> _Aim_:
Please copy the listing below word for word, every line included. Leave out the pictures.

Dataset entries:
○ ○ ○ ○ ○

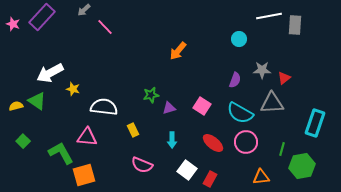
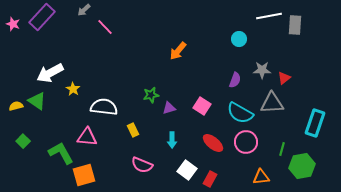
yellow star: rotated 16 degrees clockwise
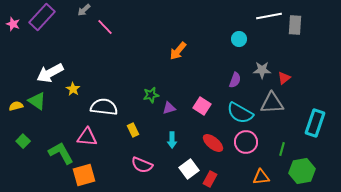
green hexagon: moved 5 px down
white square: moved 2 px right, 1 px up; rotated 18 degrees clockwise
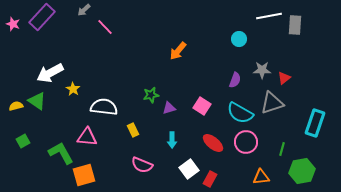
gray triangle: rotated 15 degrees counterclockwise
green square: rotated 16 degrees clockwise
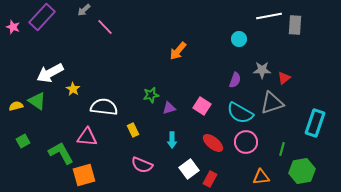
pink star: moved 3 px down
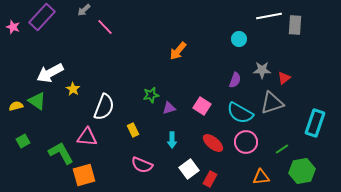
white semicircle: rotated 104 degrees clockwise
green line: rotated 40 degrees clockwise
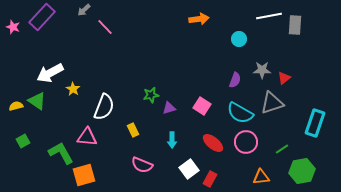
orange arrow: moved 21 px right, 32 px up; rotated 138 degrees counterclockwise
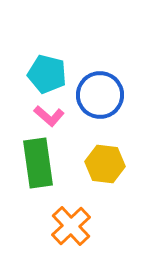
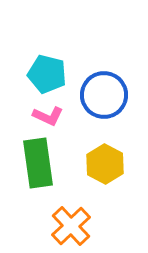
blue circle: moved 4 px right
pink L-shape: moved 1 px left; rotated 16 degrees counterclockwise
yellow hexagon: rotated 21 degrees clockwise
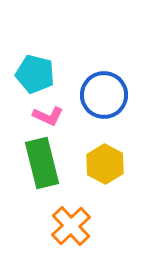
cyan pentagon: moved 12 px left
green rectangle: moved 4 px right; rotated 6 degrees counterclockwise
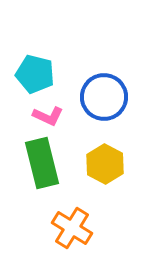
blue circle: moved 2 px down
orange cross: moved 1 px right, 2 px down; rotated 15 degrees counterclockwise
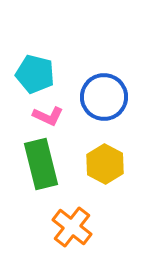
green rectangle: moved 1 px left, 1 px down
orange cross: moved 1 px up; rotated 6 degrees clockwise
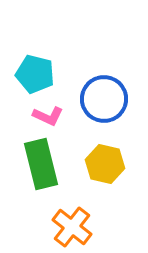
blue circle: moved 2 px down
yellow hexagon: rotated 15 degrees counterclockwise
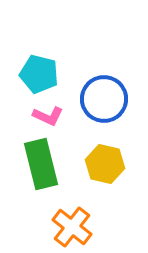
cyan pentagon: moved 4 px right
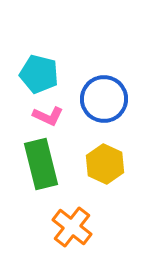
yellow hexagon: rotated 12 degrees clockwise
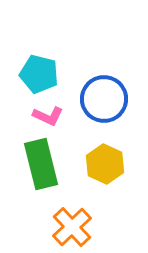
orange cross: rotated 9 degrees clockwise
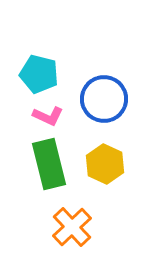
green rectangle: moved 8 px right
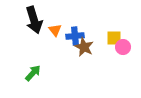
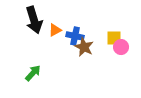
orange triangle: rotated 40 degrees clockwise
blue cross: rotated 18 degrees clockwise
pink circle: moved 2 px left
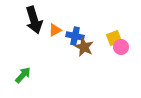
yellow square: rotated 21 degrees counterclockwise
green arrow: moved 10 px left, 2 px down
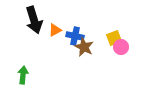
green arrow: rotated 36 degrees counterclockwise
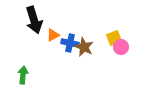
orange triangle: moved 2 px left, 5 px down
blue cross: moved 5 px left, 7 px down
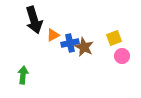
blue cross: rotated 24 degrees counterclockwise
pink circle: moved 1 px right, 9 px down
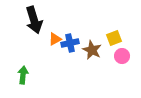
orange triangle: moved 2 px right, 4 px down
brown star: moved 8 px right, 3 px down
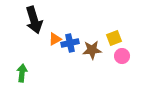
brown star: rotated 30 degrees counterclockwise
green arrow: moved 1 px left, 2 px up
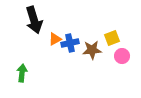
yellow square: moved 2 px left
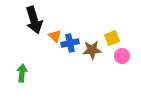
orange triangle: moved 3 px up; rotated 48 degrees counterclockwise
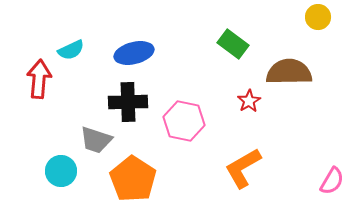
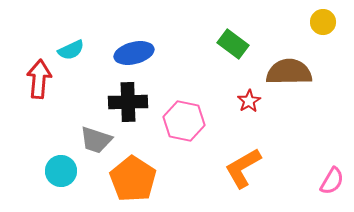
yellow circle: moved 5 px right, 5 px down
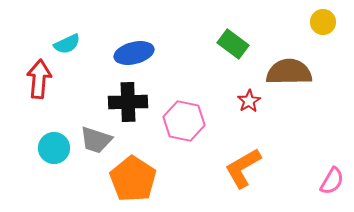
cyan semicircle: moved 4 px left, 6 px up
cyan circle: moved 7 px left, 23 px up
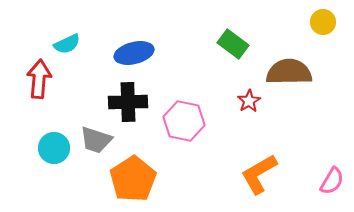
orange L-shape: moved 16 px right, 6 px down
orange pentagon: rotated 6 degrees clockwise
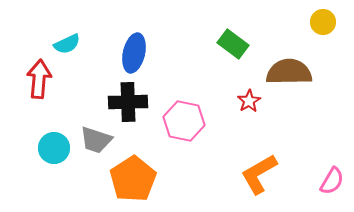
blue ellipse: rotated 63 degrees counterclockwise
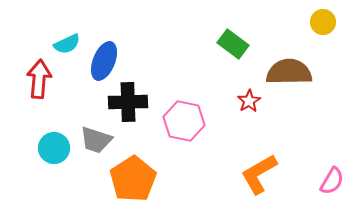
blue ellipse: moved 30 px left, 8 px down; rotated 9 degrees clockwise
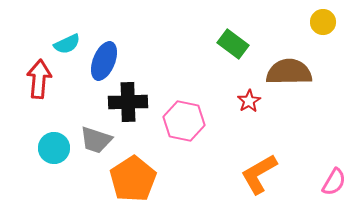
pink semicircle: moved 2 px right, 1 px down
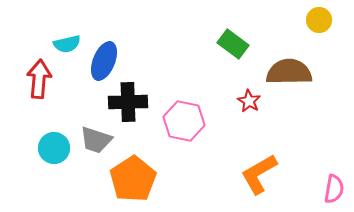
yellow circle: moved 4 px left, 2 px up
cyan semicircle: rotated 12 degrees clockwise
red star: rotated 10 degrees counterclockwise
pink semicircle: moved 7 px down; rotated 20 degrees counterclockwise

○ ○ ○ ○ ○

> _Response_:
yellow star: rotated 16 degrees clockwise
green hexagon: moved 5 px down
white square: moved 2 px right, 1 px up; rotated 18 degrees clockwise
gray triangle: rotated 15 degrees counterclockwise
green square: rotated 16 degrees clockwise
pink star: moved 3 px down
white semicircle: rotated 104 degrees clockwise
green line: rotated 40 degrees clockwise
orange arrow: moved 21 px right, 32 px up; rotated 138 degrees counterclockwise
blue circle: moved 4 px right
pink L-shape: moved 1 px left; rotated 16 degrees counterclockwise
yellow hexagon: rotated 21 degrees clockwise
cyan pentagon: moved 12 px left
green rectangle: moved 4 px right; rotated 6 degrees counterclockwise
blue circle: moved 2 px down
orange cross: moved 1 px right, 2 px down; rotated 15 degrees counterclockwise
green rectangle: moved 1 px left, 1 px down
orange cross: moved 1 px up; rotated 6 degrees clockwise
blue circle: moved 2 px down
yellow hexagon: rotated 15 degrees counterclockwise
cyan pentagon: moved 4 px right
yellow hexagon: rotated 12 degrees clockwise
orange cross: rotated 9 degrees clockwise
green rectangle: moved 8 px right
orange triangle: rotated 40 degrees clockwise
blue cross: rotated 18 degrees clockwise
pink circle: moved 2 px left
yellow square: rotated 21 degrees counterclockwise
green arrow: moved 10 px left, 2 px down
green arrow: rotated 36 degrees counterclockwise
orange triangle: moved 2 px left, 5 px down
blue cross: moved 5 px left, 7 px down
blue cross: rotated 24 degrees counterclockwise
pink circle: moved 1 px right, 9 px down
orange triangle: moved 2 px right, 4 px down
brown star: moved 8 px right, 3 px down
brown star: rotated 30 degrees counterclockwise
green arrow: moved 1 px left, 2 px up
yellow square: moved 2 px left
orange triangle: moved 3 px up; rotated 48 degrees counterclockwise
yellow circle: moved 5 px right, 5 px down
cyan semicircle: moved 4 px left, 6 px up
cyan circle: moved 7 px left, 23 px up
orange L-shape: moved 16 px right, 6 px down
orange pentagon: rotated 6 degrees clockwise
blue ellipse: rotated 63 degrees counterclockwise
blue ellipse: moved 30 px left, 8 px down; rotated 9 degrees clockwise
pink semicircle: moved 2 px right, 1 px down
yellow circle: moved 4 px left, 2 px up
cyan semicircle: rotated 12 degrees clockwise
red star: rotated 10 degrees counterclockwise
pink semicircle: moved 7 px down; rotated 20 degrees counterclockwise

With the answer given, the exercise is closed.